## Data
= = =

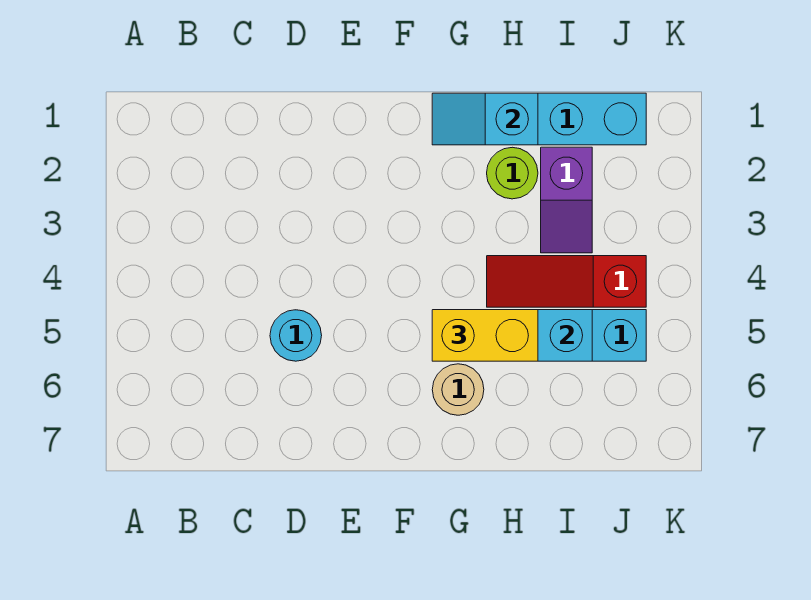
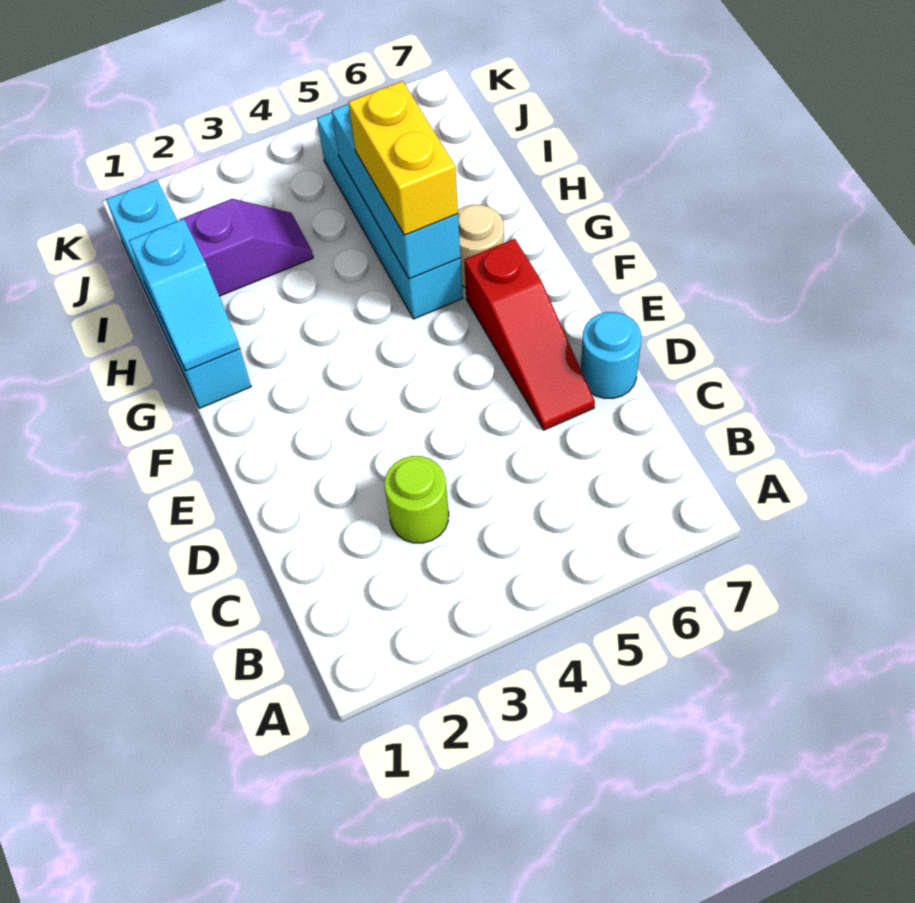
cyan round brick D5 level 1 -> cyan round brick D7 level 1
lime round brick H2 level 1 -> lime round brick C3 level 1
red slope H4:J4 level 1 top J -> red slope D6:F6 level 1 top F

= = =

## What you should do
The listing above must be repeated exactly, apart from the pictures.

## Finished task
cyan round brick D5 level 1 -> cyan round brick D7 level 1
lime round brick H2 level 1 -> lime round brick C3 level 1
red slope H4:J4 level 1 top J -> red slope D6:F6 level 1 top F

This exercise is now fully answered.